Pictures stay out; everything else from the first line of the entries down through the line with "exchanged: headset (bright" gets copied exactly.

━━━━━━━━━━

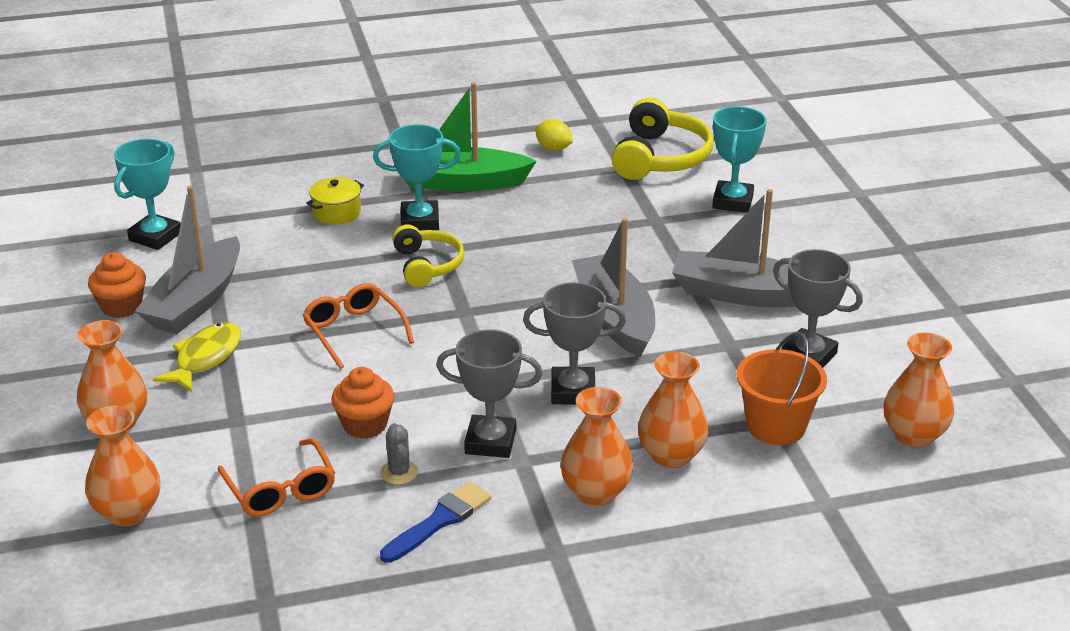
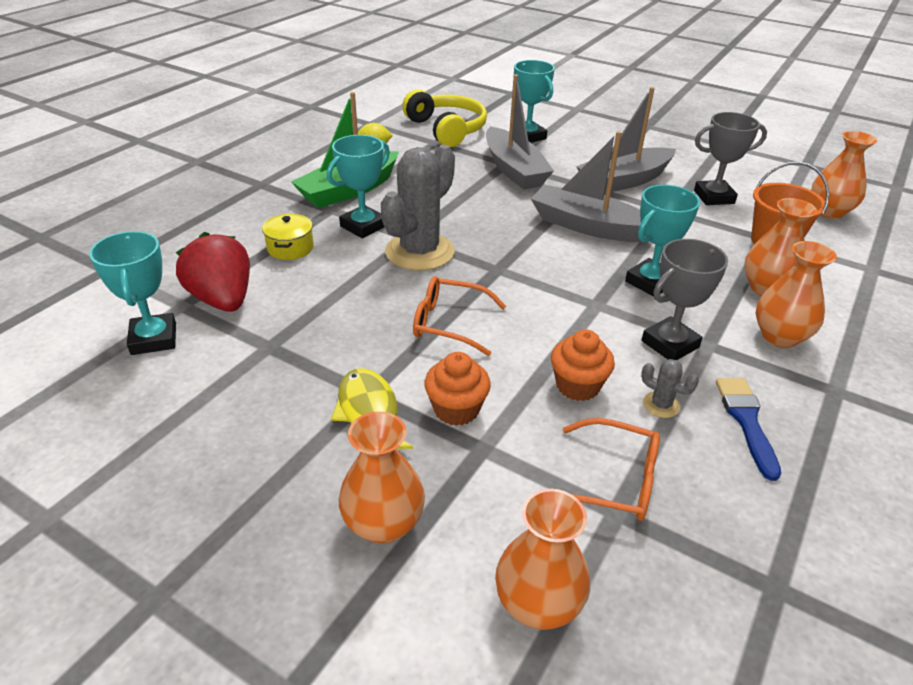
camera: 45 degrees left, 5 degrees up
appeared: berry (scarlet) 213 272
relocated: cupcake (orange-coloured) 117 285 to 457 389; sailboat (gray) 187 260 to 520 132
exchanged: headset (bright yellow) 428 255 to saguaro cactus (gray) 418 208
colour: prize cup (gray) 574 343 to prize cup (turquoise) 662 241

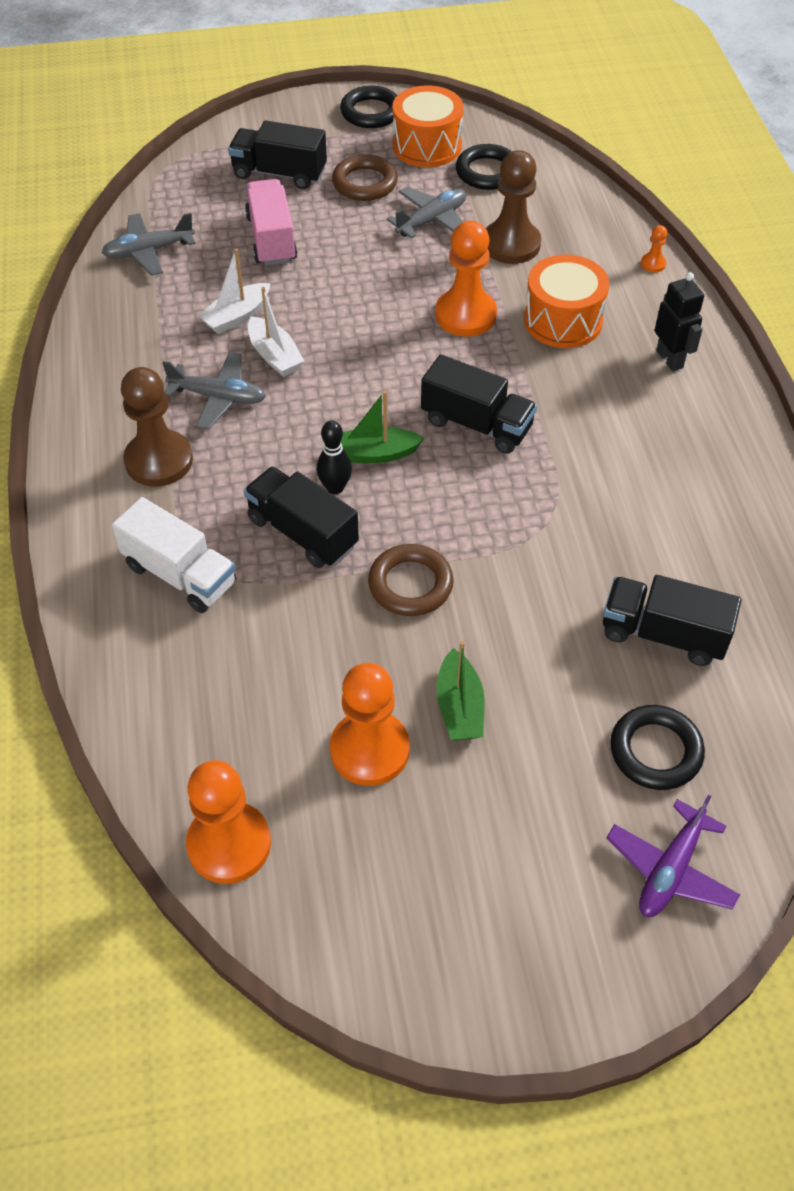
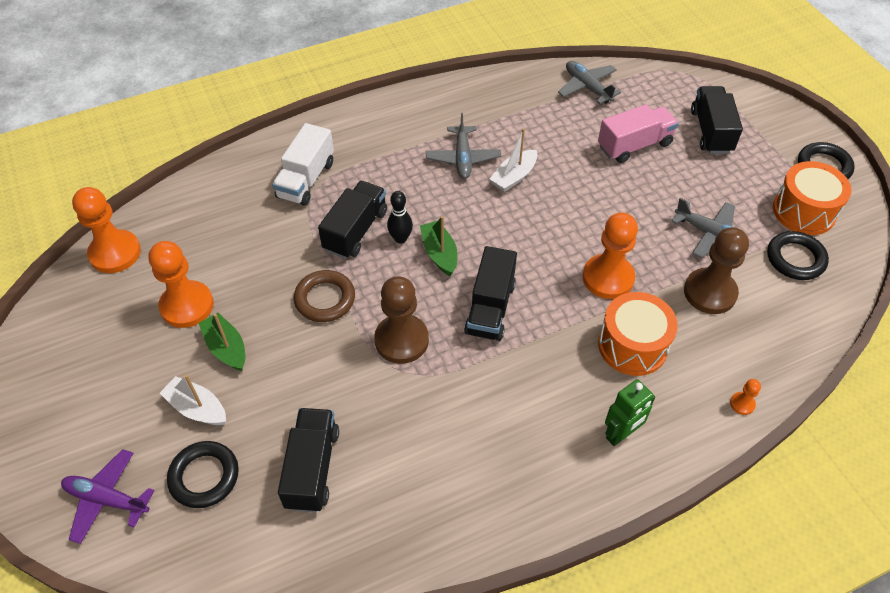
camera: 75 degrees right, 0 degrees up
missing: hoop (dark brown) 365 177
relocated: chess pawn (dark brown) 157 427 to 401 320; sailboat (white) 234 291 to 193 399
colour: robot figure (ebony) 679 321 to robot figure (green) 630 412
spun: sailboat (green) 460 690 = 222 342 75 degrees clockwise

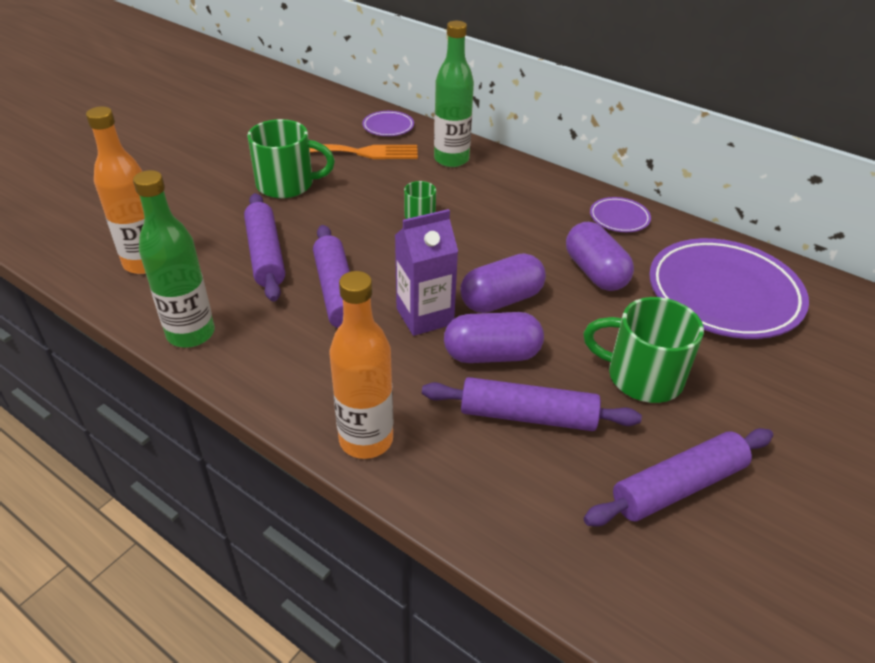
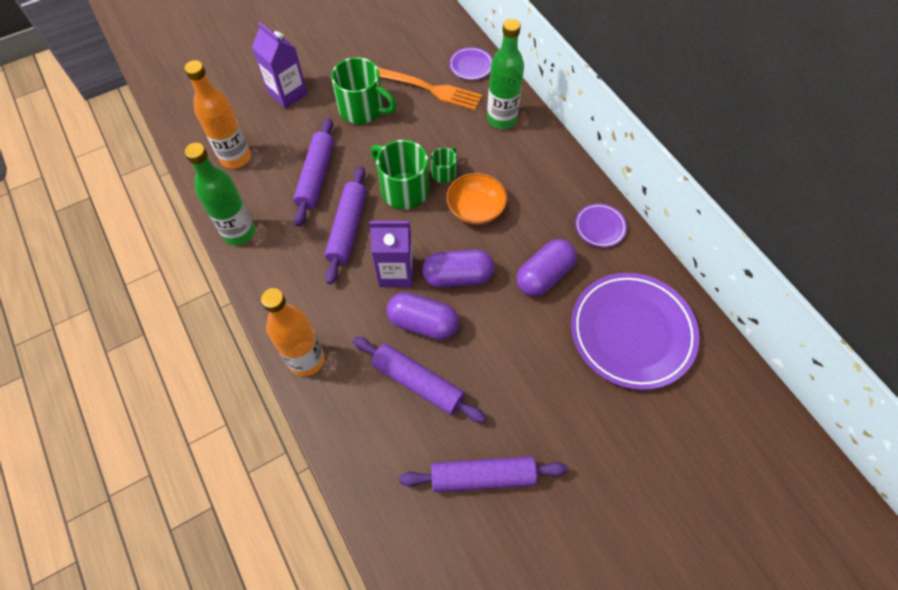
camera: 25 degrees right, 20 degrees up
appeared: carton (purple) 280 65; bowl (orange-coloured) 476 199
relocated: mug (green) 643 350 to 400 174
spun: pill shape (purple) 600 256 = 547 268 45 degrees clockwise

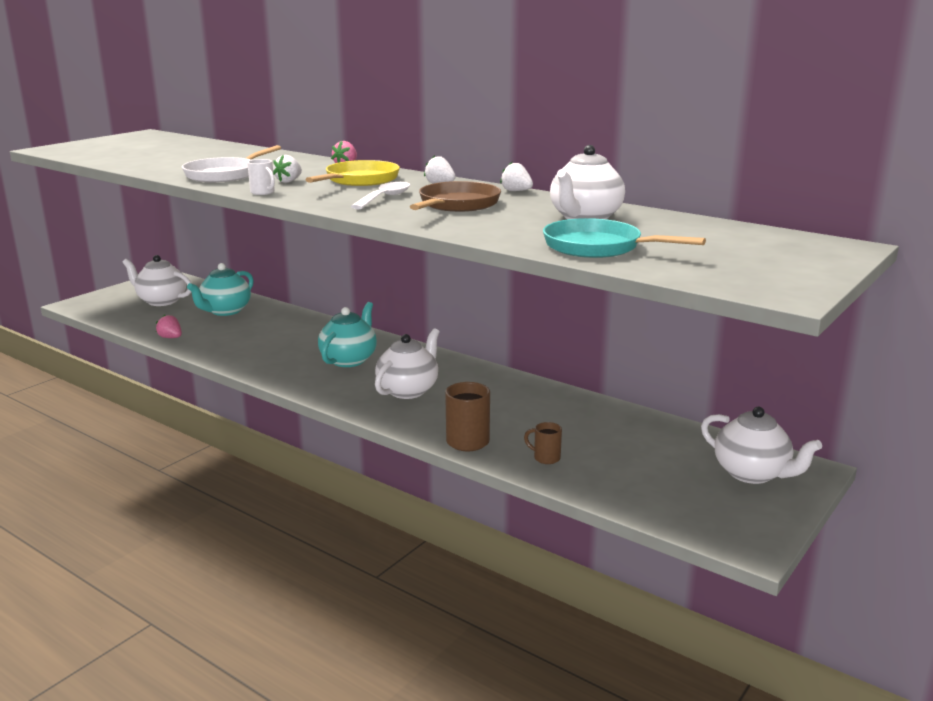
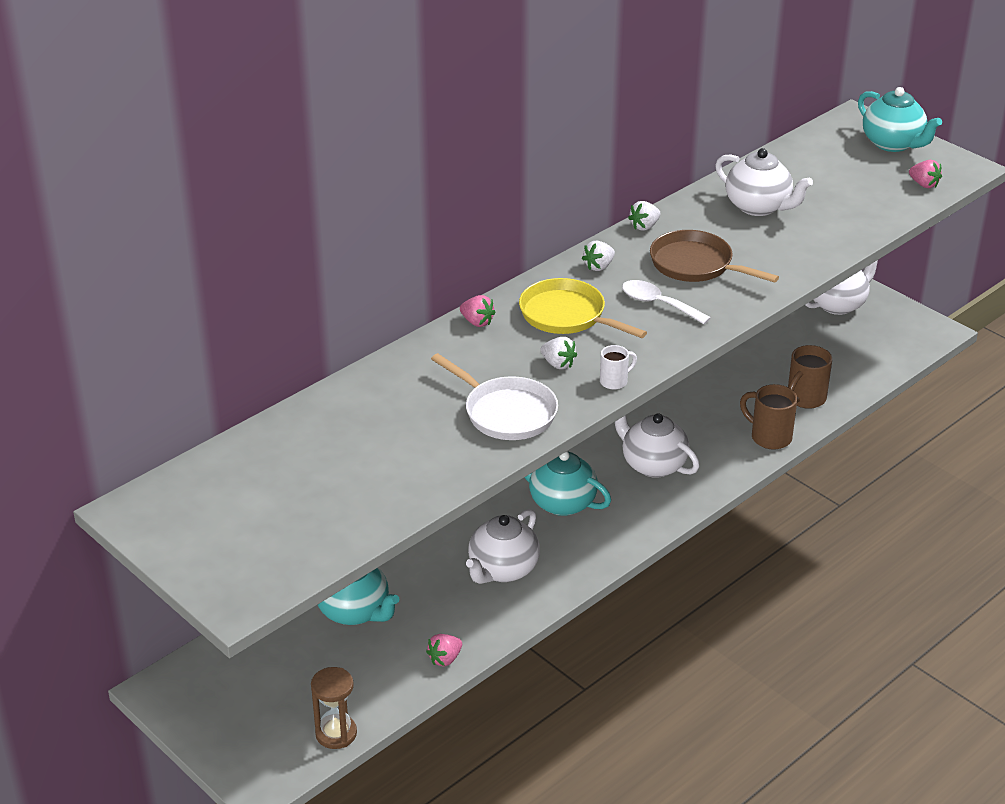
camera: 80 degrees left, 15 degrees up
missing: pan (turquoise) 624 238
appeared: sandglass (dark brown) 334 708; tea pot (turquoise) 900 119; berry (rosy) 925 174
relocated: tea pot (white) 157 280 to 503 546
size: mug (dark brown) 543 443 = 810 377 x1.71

━━━━━━━━━━

EXERCISE RESPONSE:
camera: 45 degrees left, 5 degrees up
appeared: berry (scarlet) 213 272
relocated: cupcake (orange-coloured) 117 285 to 457 389; sailboat (gray) 187 260 to 520 132
exchanged: headset (bright yellow) 428 255 to saguaro cactus (gray) 418 208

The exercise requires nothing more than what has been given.